## Exercise prompt
Restate word for word the opening line of the data below and every line after it until the line with "yellow carrot: [465,558,566,589]", that line too, but not the pictures.
==================================================
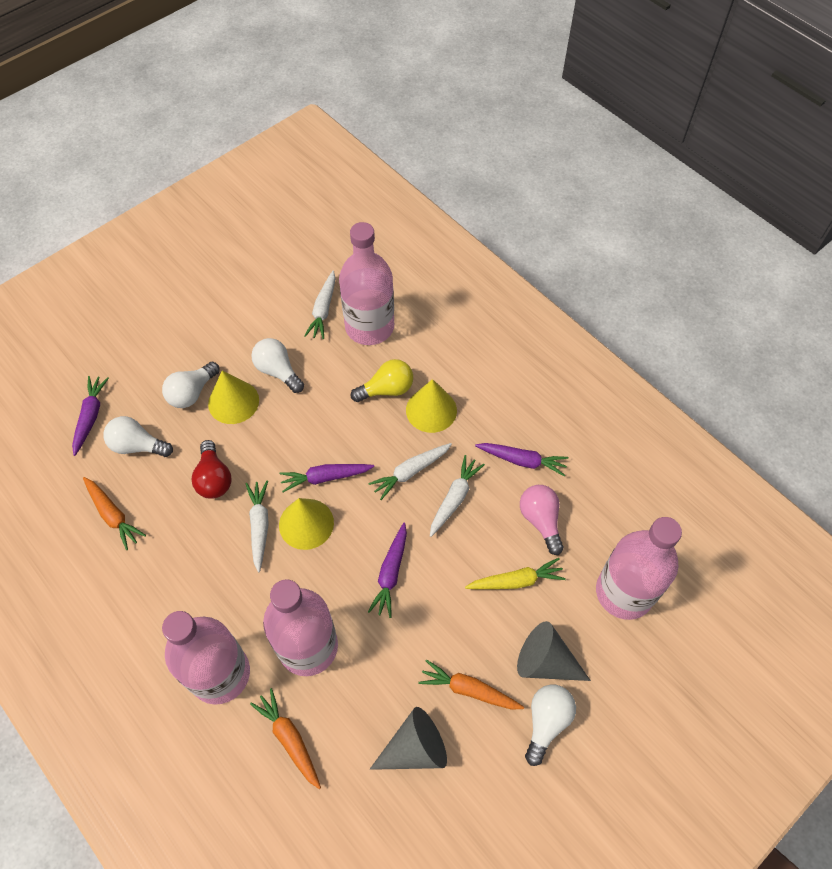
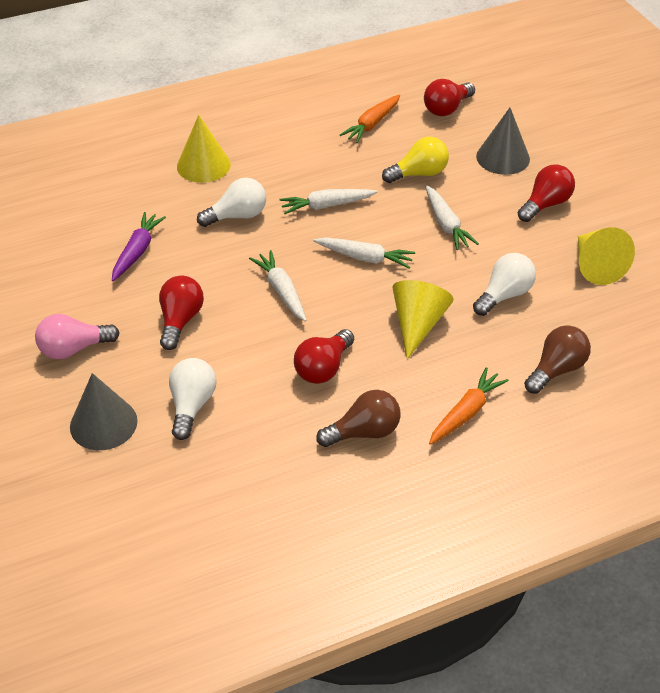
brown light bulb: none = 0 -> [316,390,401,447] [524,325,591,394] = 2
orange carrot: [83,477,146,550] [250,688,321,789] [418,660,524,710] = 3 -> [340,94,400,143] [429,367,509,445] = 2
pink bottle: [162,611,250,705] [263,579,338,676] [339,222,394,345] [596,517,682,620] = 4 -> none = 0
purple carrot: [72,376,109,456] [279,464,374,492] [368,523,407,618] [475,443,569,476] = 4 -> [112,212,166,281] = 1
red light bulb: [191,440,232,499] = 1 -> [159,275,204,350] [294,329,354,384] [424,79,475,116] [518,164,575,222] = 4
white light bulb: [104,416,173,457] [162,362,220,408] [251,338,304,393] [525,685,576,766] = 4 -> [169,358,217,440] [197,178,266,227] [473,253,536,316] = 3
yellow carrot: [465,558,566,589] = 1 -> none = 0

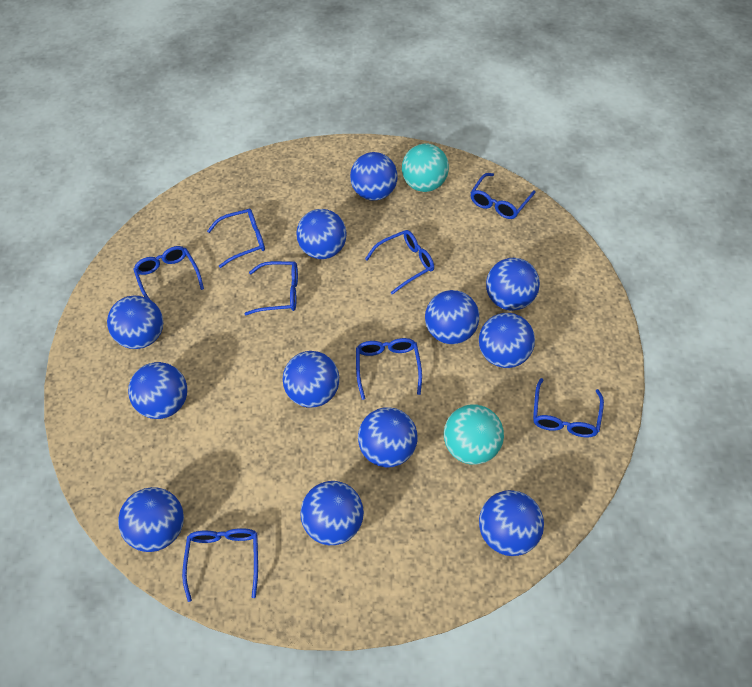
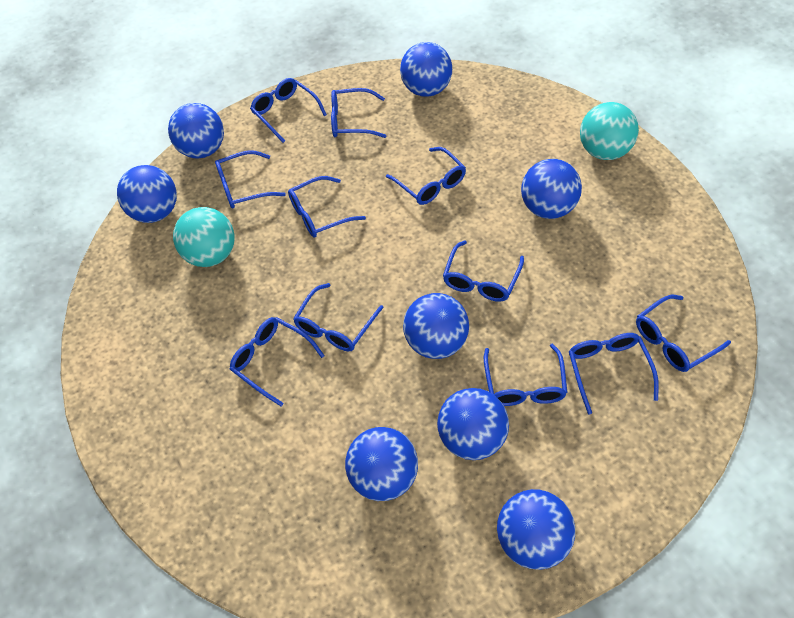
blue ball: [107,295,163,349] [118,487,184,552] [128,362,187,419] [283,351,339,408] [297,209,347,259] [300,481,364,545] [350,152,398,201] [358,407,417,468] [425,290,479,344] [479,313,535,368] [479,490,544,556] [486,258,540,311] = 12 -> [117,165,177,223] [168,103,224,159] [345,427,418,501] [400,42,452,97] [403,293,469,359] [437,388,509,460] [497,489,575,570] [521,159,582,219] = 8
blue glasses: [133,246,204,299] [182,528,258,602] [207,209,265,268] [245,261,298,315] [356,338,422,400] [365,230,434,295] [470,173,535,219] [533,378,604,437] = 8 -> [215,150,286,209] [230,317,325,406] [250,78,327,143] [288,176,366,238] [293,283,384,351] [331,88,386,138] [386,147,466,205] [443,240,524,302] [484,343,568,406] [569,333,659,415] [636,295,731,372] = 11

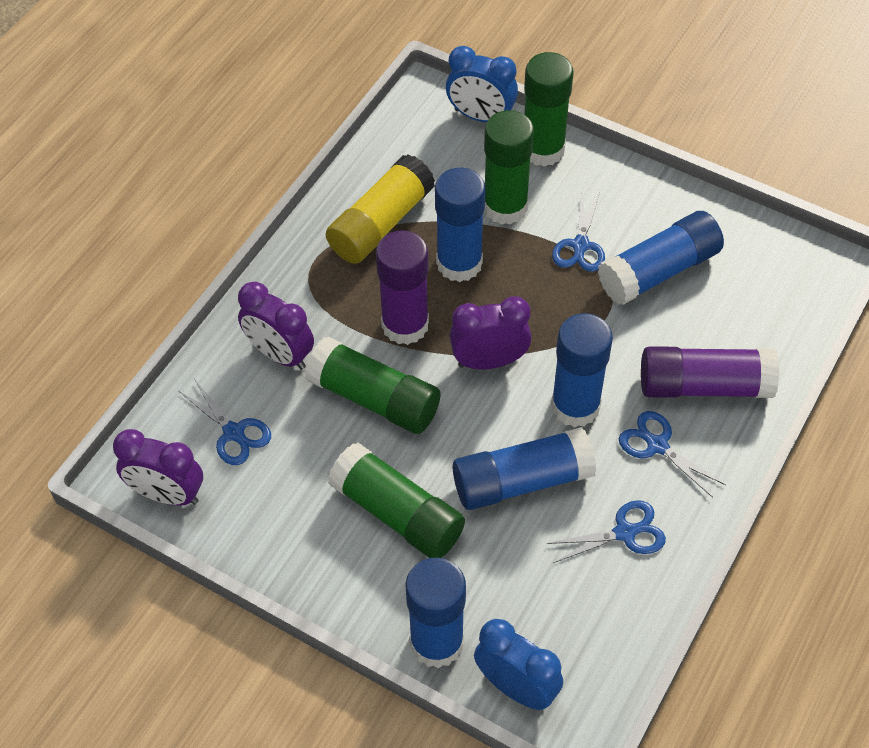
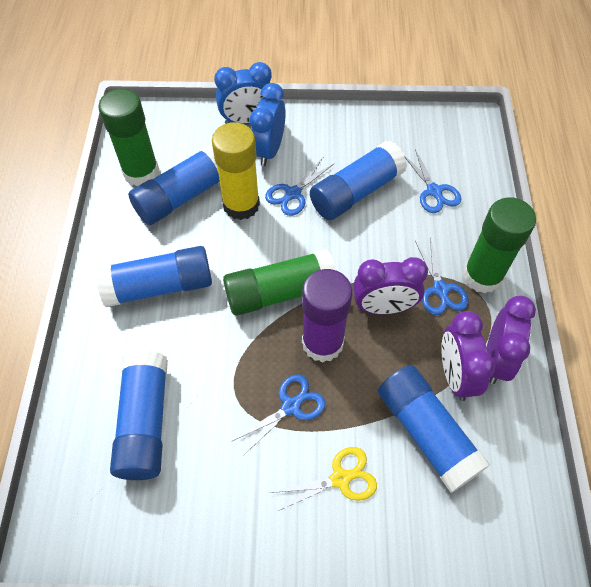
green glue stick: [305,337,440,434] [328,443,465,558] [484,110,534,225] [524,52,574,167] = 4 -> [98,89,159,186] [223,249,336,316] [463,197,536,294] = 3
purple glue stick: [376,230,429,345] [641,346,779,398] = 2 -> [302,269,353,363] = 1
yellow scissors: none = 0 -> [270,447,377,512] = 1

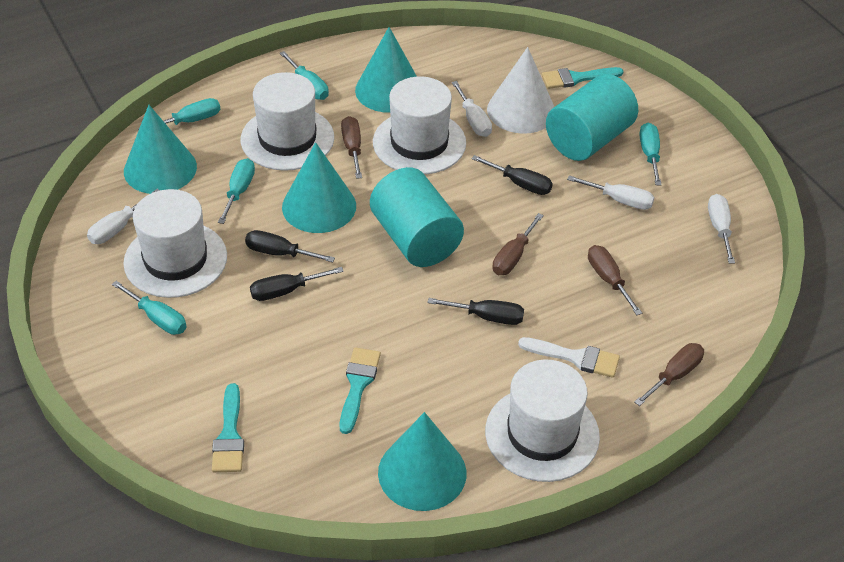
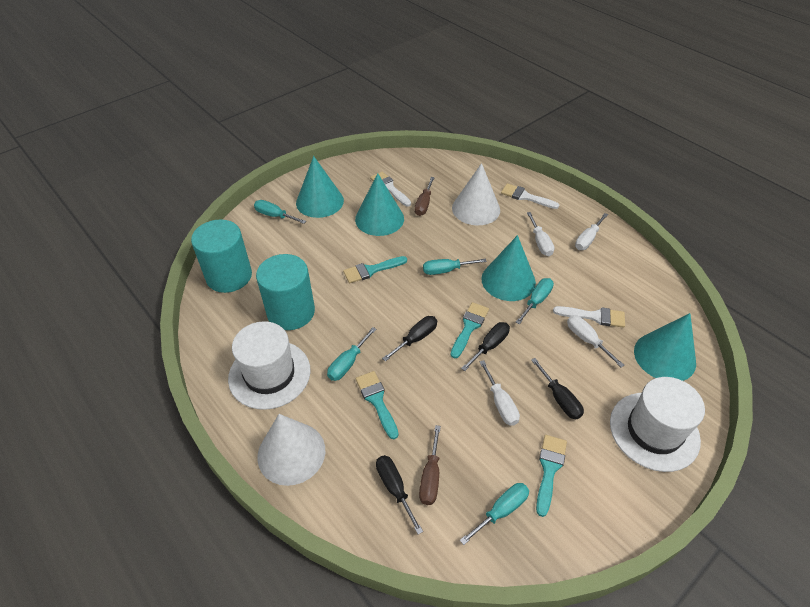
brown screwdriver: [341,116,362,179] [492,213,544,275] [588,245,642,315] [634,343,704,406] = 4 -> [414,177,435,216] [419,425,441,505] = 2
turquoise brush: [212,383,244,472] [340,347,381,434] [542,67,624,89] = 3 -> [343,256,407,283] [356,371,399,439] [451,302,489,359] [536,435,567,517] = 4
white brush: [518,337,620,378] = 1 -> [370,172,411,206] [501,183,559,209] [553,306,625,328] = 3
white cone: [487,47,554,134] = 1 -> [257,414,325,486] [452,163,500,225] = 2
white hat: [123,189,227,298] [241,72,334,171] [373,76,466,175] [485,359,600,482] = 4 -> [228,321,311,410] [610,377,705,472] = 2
==================================================
## Reply to the task
brown light bulb: none = 0 -> [316,390,401,447] [524,325,591,394] = 2
orange carrot: [83,477,146,550] [250,688,321,789] [418,660,524,710] = 3 -> [340,94,400,143] [429,367,509,445] = 2
pink bottle: [162,611,250,705] [263,579,338,676] [339,222,394,345] [596,517,682,620] = 4 -> none = 0
purple carrot: [72,376,109,456] [279,464,374,492] [368,523,407,618] [475,443,569,476] = 4 -> [112,212,166,281] = 1
red light bulb: [191,440,232,499] = 1 -> [159,275,204,350] [294,329,354,384] [424,79,475,116] [518,164,575,222] = 4
white light bulb: [104,416,173,457] [162,362,220,408] [251,338,304,393] [525,685,576,766] = 4 -> [169,358,217,440] [197,178,266,227] [473,253,536,316] = 3
yellow carrot: [465,558,566,589] = 1 -> none = 0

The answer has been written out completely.